TASK DIRECTIONS: Within the data that follows, how many lines carry the string "cone"? Give the number alone.

..............................

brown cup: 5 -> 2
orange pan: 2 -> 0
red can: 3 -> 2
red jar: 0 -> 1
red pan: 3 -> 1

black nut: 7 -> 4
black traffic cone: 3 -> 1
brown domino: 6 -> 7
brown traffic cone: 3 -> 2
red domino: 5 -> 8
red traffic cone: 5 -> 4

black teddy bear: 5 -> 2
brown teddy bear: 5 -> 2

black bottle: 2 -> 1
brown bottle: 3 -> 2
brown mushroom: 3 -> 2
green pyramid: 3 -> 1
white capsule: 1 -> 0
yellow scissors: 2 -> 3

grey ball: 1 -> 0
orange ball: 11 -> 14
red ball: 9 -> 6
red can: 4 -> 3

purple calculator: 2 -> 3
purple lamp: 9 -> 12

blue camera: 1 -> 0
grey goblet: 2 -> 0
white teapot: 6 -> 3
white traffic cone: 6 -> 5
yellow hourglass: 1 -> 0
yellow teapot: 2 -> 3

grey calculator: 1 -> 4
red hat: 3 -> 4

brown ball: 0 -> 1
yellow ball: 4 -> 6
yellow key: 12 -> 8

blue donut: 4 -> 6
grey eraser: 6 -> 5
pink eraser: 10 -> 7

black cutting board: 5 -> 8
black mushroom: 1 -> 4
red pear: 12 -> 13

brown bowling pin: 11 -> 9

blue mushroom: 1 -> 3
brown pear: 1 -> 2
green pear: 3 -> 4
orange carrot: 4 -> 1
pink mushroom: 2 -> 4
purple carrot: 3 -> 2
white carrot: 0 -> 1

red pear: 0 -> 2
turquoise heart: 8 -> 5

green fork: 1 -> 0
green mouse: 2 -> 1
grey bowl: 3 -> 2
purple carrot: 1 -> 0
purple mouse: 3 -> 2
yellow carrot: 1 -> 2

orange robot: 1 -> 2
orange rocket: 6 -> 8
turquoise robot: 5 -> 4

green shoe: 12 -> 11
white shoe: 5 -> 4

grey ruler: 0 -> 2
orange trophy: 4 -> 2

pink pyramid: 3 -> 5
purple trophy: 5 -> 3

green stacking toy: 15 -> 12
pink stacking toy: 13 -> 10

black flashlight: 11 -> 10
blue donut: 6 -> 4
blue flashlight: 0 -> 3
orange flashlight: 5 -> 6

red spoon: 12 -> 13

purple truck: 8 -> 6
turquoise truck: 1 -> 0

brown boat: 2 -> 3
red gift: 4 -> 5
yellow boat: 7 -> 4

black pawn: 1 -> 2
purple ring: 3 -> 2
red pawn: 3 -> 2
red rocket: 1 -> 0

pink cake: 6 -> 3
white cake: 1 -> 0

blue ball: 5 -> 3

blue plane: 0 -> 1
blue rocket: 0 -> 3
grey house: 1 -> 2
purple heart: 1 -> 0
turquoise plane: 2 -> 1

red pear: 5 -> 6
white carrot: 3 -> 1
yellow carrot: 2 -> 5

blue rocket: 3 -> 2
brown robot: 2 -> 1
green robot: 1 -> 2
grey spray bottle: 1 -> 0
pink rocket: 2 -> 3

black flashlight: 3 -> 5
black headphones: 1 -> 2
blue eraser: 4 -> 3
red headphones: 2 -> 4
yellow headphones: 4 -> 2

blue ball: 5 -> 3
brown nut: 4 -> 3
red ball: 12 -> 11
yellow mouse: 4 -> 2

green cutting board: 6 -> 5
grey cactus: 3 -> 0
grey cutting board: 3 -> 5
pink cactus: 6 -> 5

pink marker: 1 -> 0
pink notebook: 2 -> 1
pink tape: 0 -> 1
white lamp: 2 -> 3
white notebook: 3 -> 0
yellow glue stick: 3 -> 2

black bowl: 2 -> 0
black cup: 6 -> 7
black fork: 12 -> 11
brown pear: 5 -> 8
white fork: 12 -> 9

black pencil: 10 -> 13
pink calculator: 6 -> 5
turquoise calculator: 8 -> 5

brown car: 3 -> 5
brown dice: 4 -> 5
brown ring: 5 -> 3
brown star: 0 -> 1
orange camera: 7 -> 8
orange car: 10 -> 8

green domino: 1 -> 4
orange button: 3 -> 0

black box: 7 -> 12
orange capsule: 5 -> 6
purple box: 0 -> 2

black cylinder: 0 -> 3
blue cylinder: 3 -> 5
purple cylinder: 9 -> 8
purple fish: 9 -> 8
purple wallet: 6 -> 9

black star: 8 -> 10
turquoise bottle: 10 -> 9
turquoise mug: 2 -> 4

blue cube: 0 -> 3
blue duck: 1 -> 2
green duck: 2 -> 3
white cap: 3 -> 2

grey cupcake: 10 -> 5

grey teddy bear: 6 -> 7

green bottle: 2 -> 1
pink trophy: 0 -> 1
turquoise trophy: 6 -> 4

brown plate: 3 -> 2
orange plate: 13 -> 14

..............................

ANSWER: 4